= Exercise goal =
When you reproduce the listing, keep every word as it is and drop the pictures.

[Start of Attachment]

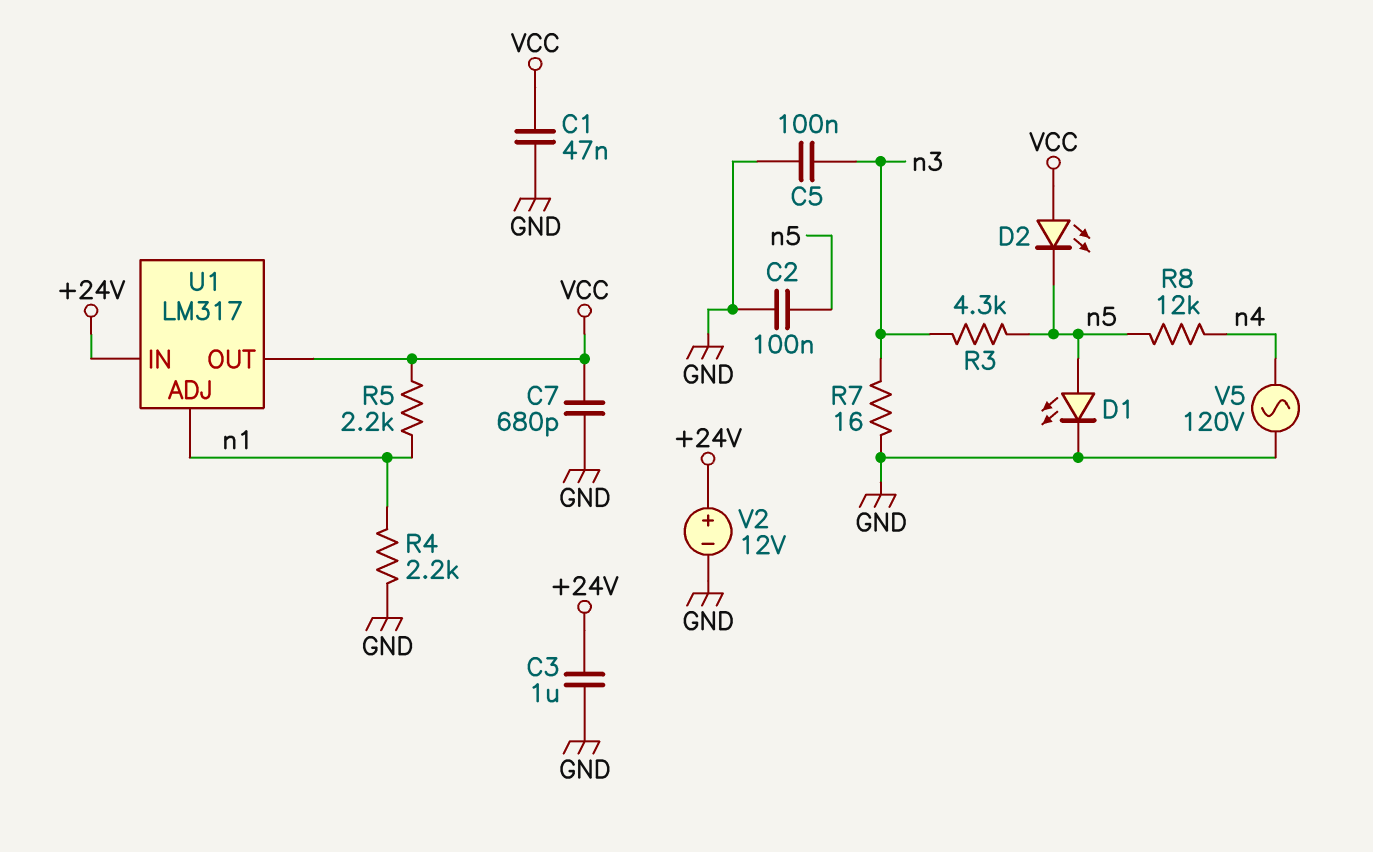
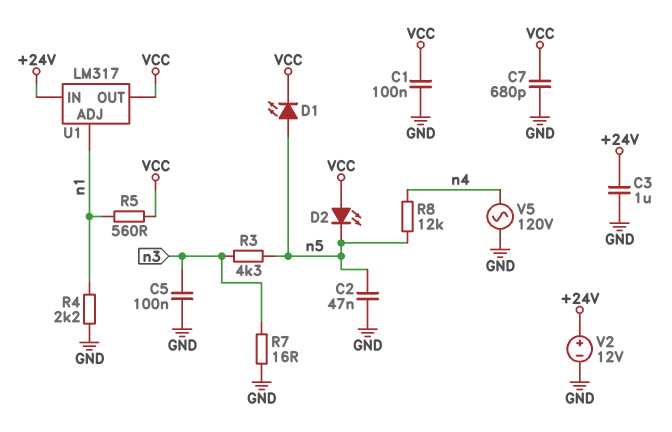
C1: 47nF (GND, VCC) -> 100nF (GND, VCC)
C2: 100nF (GND, n5) -> 47nF (GND, n5)
D1: LED (A n5, K GND) -> LED (A n5, K VCC)
R5: 2.2k (VCC, n1) -> 560 (VCC, n1)

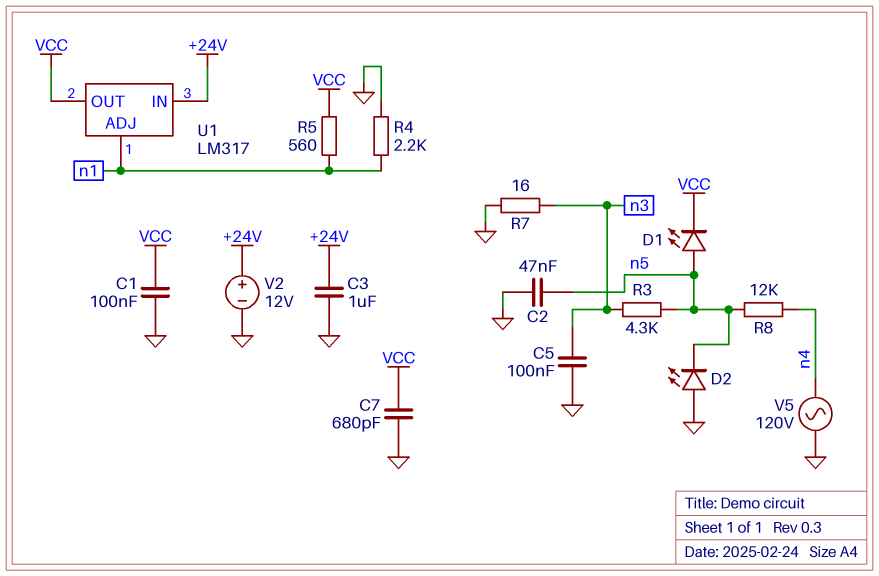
D2: LED (A VCC, K n5) -> LED (A GND, K n5)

[End of Attachment]

= Answer for this exercise =
C1: 47nF (GND, VCC) -> 100nF (GND, VCC)
C2: 100nF (GND, n5) -> 47nF (GND, n5)
D1: LED (A n5, K GND) -> LED (A n5, K VCC)
R5: 2.2k (VCC, n1) -> 560 (VCC, n1)

D2: LED (A VCC, K n5) -> LED (A GND, K n5)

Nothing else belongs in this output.